- **DATA RECORDS**:
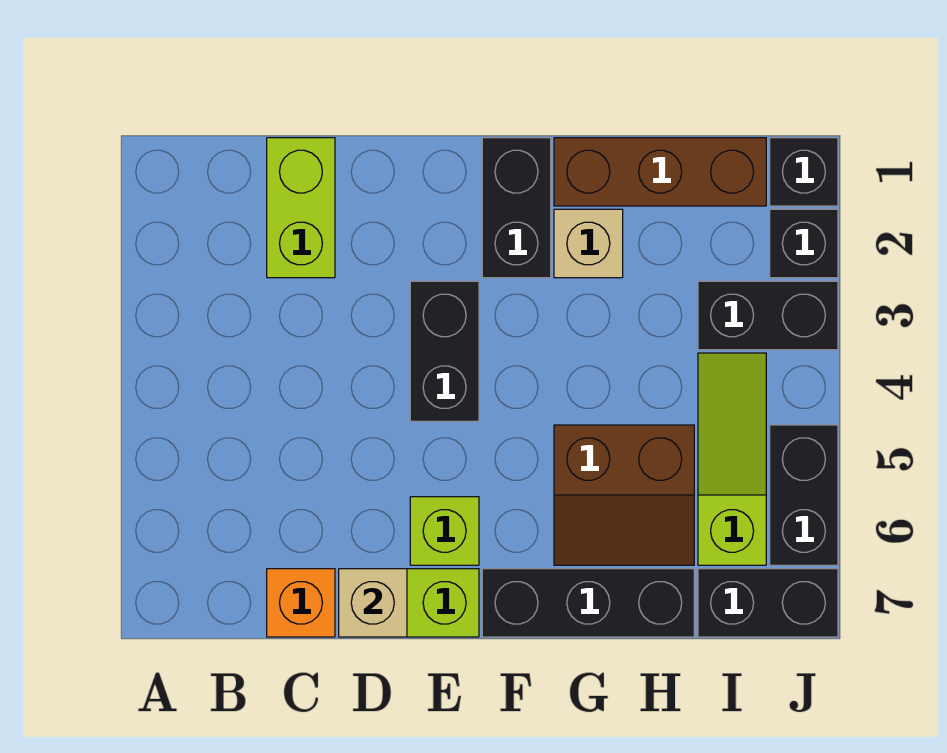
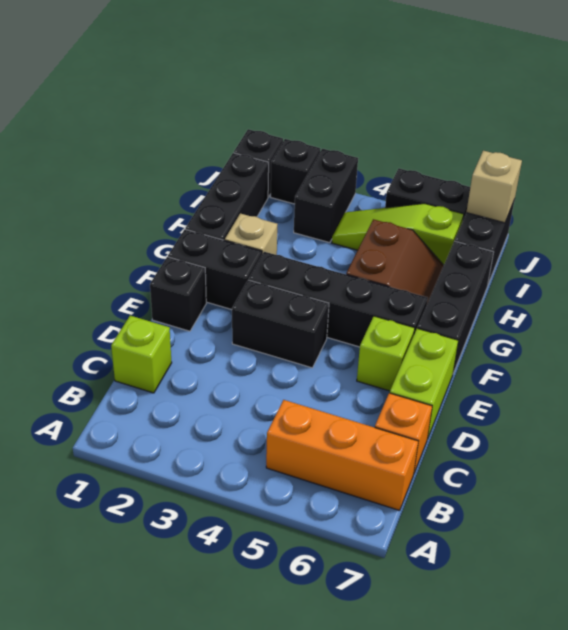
none -> orange brick B5:B7 level 1
lime brick C1:C2 level 1 -> lime brick C1 level 1
tan brick D7 level 2 -> tan brick J7 level 2
none -> black brick E1 level 1
none -> black brick F3:F6 level 1
brown brick G1:I1 level 1 -> black brick G1:I1 level 1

- **WHAT TO WORK ON**: Give back each of the records above word for word, apart from the pictures.

- **EXPECTED ANSWER**:
none -> orange brick B5:B7 level 1
lime brick C1:C2 level 1 -> lime brick C1 level 1
tan brick D7 level 2 -> tan brick J7 level 2
none -> black brick E1 level 1
none -> black brick F3:F6 level 1
brown brick G1:I1 level 1 -> black brick G1:I1 level 1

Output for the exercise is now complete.